→ Assigned task:
Write the listing out once more, identical to the original but without pictures.

*** Block opens ***

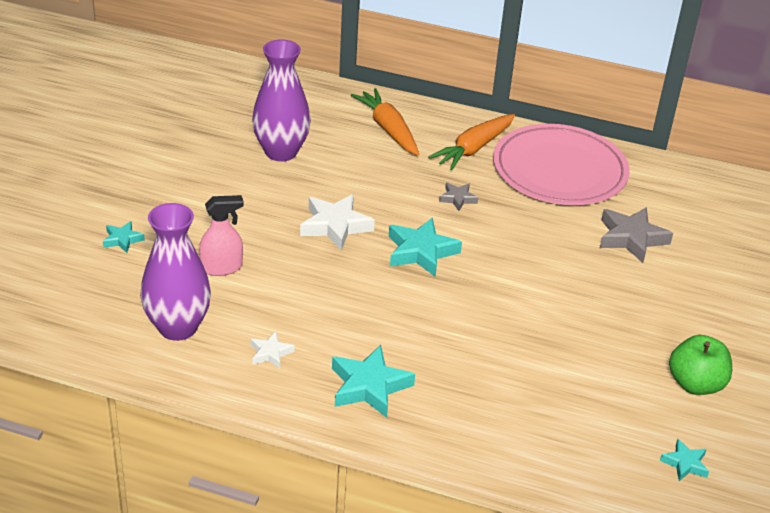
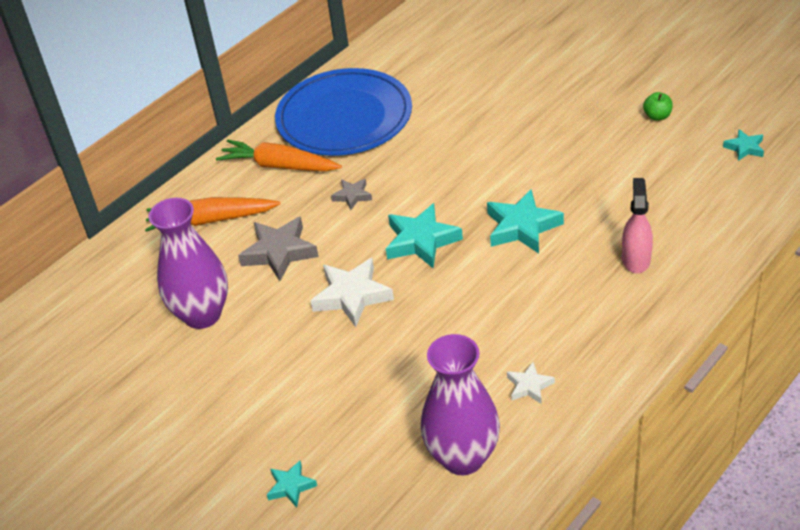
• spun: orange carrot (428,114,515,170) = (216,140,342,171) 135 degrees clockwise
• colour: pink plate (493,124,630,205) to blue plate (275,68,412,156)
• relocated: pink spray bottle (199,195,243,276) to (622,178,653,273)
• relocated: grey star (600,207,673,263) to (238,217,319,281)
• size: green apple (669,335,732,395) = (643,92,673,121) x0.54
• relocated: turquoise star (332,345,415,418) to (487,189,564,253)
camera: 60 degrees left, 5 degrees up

*** Block closes ***

→ Task answer:
• spun: orange carrot (428,114,515,170) = (216,140,342,171) 135 degrees clockwise
• colour: pink plate (493,124,630,205) to blue plate (275,68,412,156)
• relocated: pink spray bottle (199,195,243,276) to (622,178,653,273)
• relocated: grey star (600,207,673,263) to (238,217,319,281)
• size: green apple (669,335,732,395) = (643,92,673,121) x0.54
• relocated: turquoise star (332,345,415,418) to (487,189,564,253)
camera: 60 degrees left, 5 degrees up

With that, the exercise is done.